Leaving out all pictures, retype the records exactly.

▶ **Recorded data**
-----
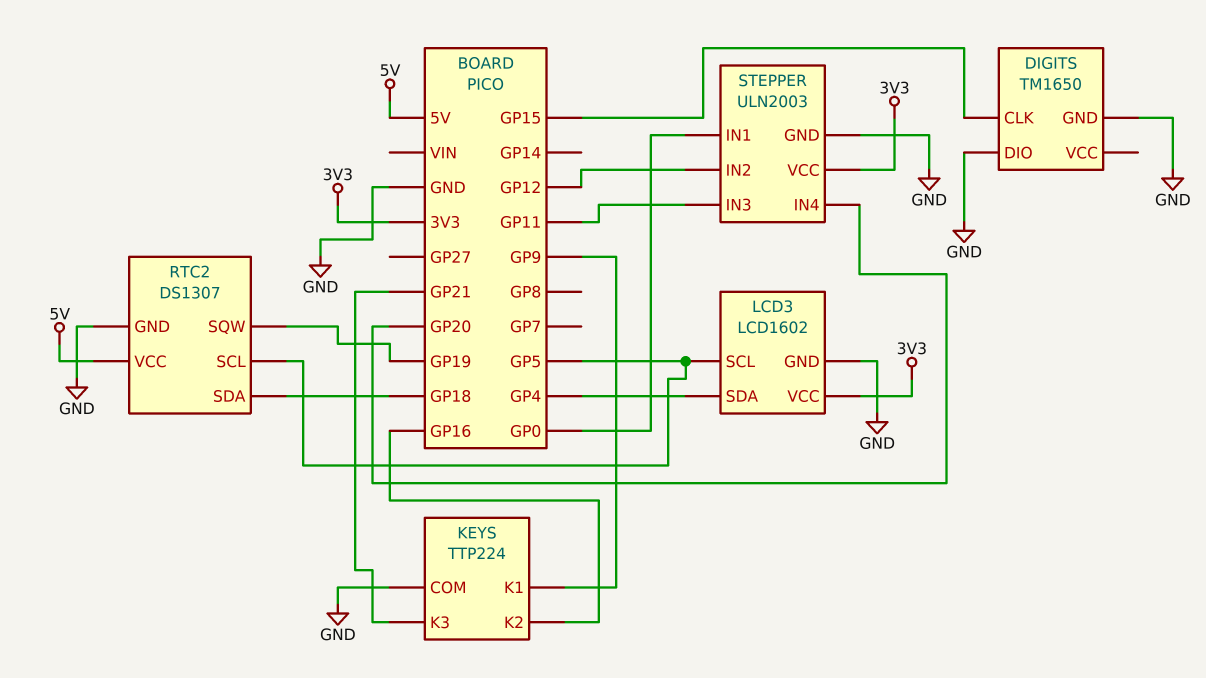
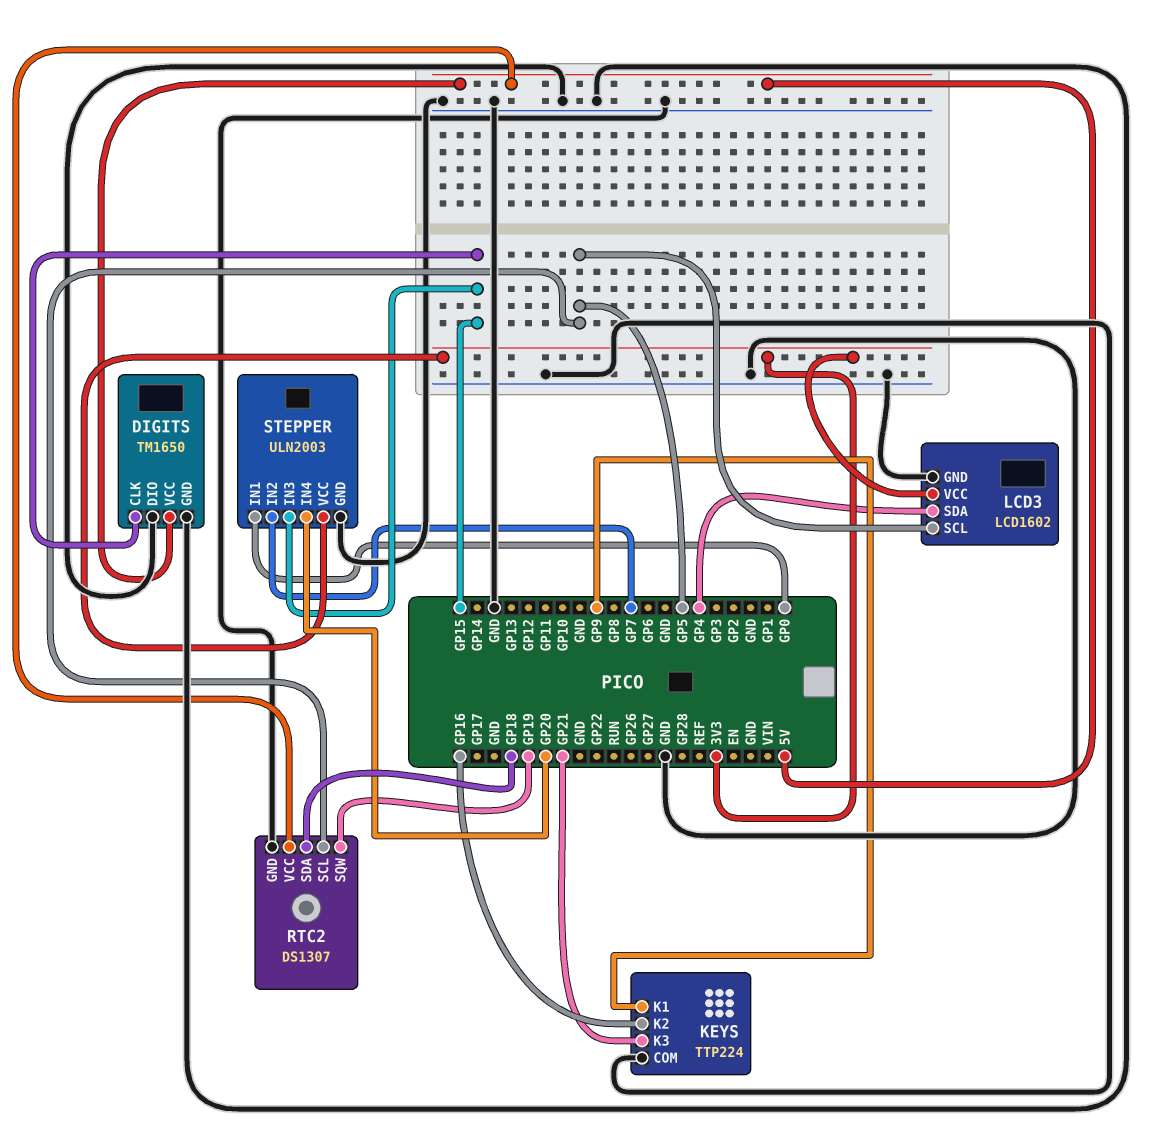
DIGITS pin VCC: none -> 5V
STEPPER pin IN2: GP12 -> GP7
STEPPER pin IN3: GP11 -> GP15

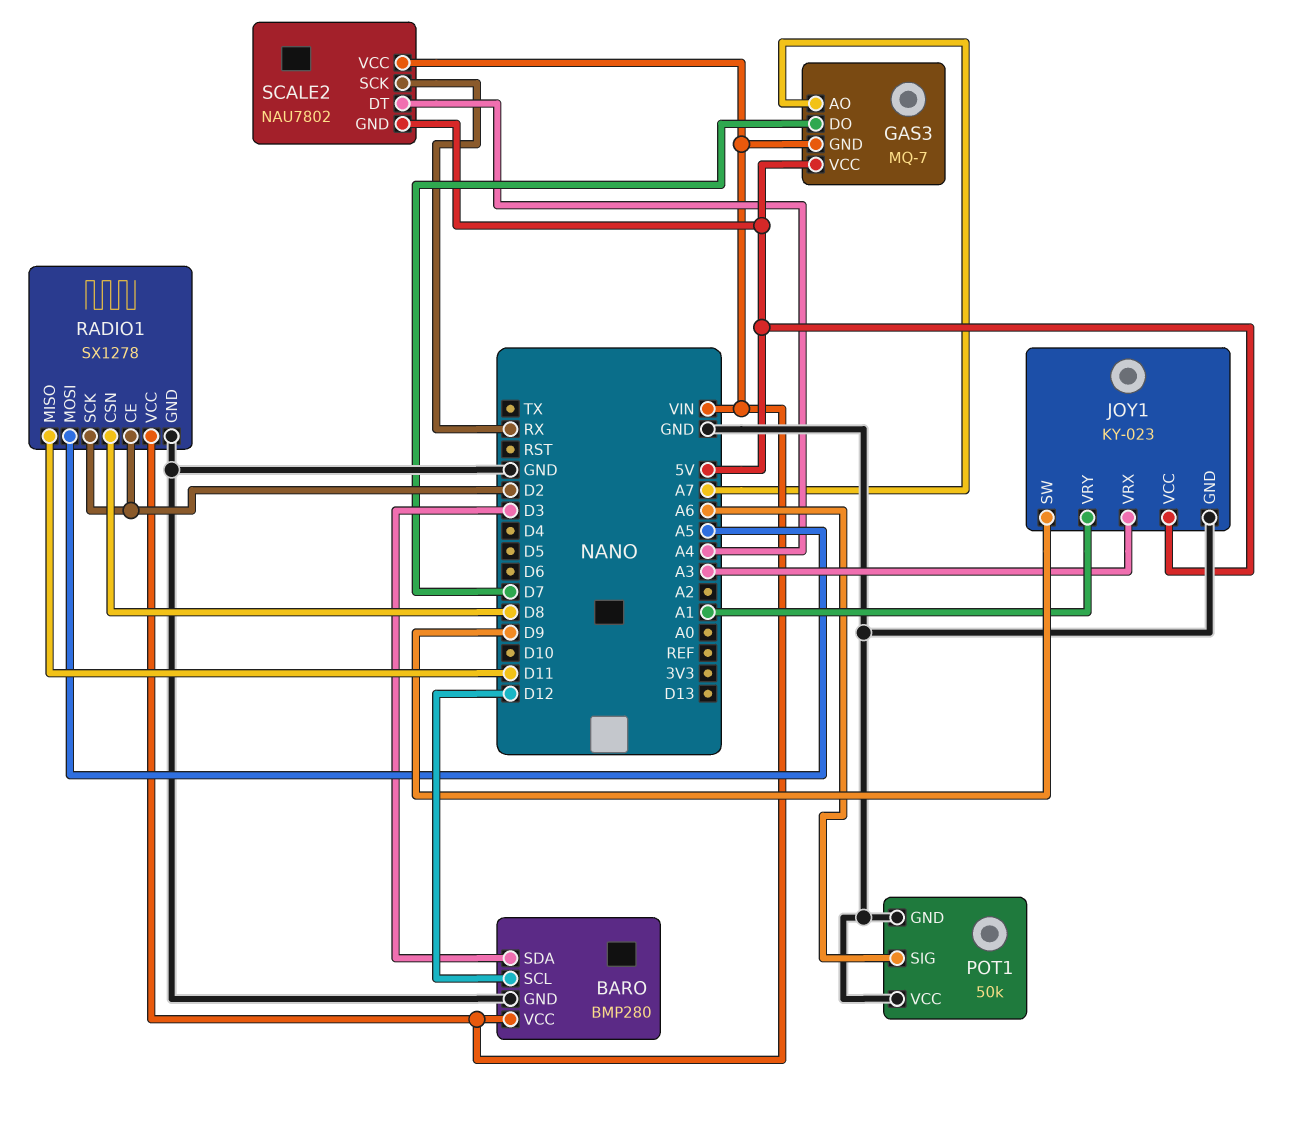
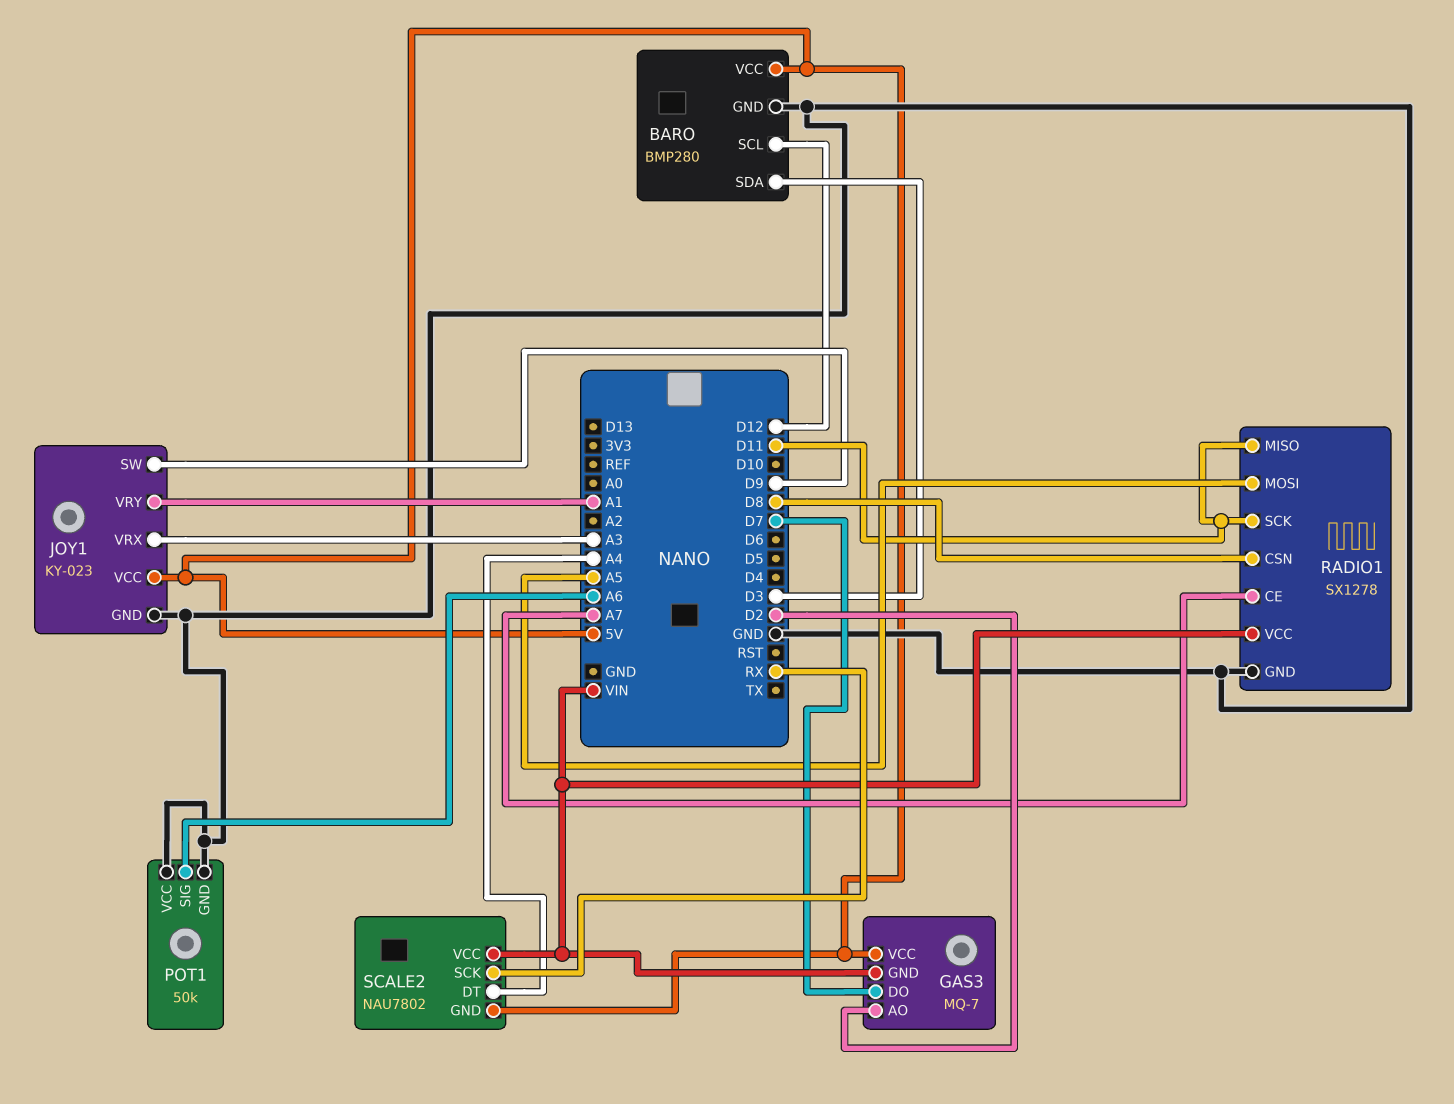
BARO pin VCC: VIN -> 5V
GAS3 pin AO: A7 -> D2
RADIO1 pin CE: D2 -> A7
RADIO1 pin SCK: D2 -> D11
-----
▶ **THE ANSWER**
DIGITS pin VCC: none -> 5V
STEPPER pin IN2: GP12 -> GP7
STEPPER pin IN3: GP11 -> GP15

BARO pin VCC: VIN -> 5V
GAS3 pin AO: A7 -> D2
RADIO1 pin CE: D2 -> A7
RADIO1 pin SCK: D2 -> D11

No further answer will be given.